WORK INSTRUCTIONS »
Only the records, exactly as written, belong in the answer; pictures do not.

(Stored dataset items)
○ ○ ○ ○ ○
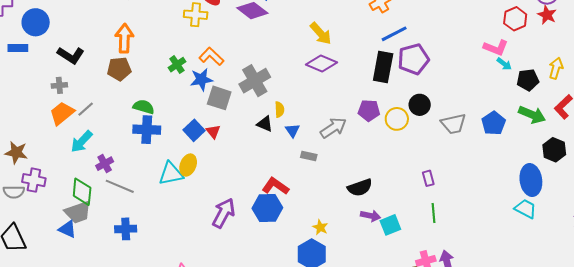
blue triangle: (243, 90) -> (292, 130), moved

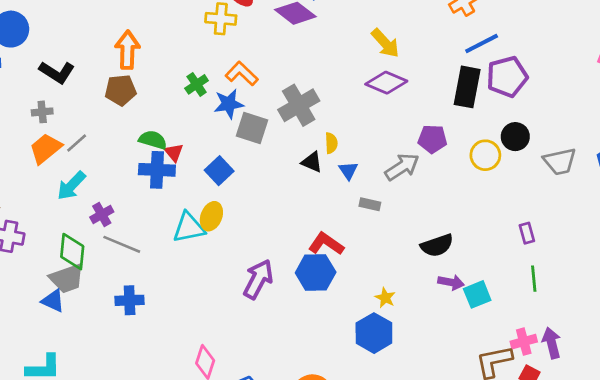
purple pentagon: (369, 110) -> (432, 139), moved
red triangle: (213, 132) -> (174, 152), moved

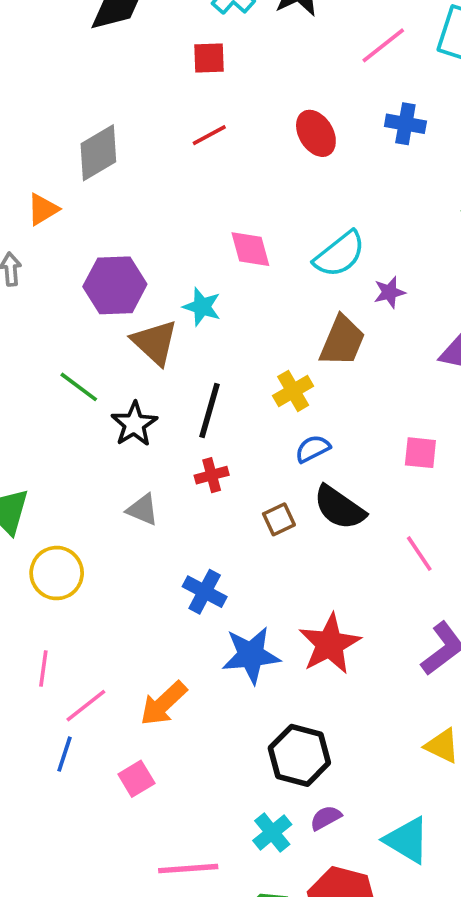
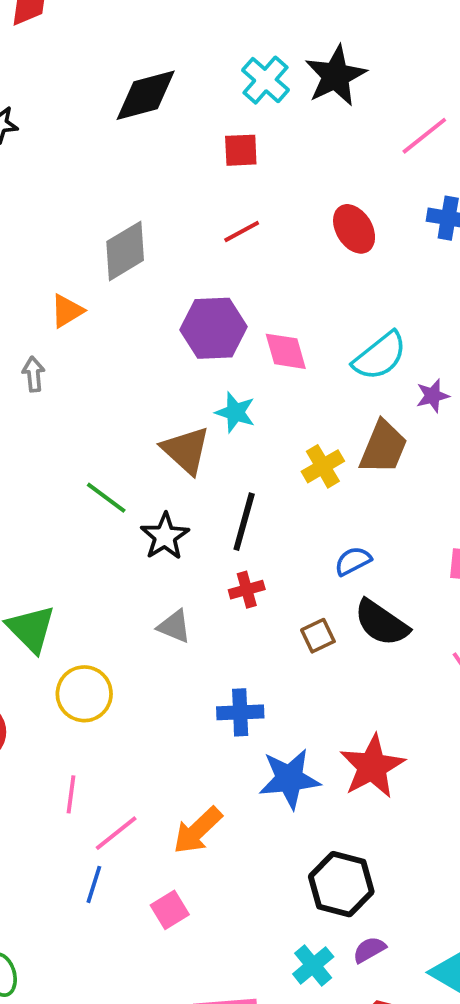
purple hexagon: (115, 285) -> (213, 328), moved
yellow cross: (293, 391) -> (323, 466), moved
blue cross: (205, 592) -> (240, 712), turned -30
○ ○ ○ ○ ○
WRITTEN SOLUTION »
blue triangle: (243, 90) -> (292, 130), moved

purple pentagon: (369, 110) -> (432, 139), moved
red triangle: (213, 132) -> (174, 152), moved

purple hexagon: (115, 285) -> (213, 328), moved
yellow cross: (293, 391) -> (323, 466), moved
blue cross: (205, 592) -> (240, 712), turned -30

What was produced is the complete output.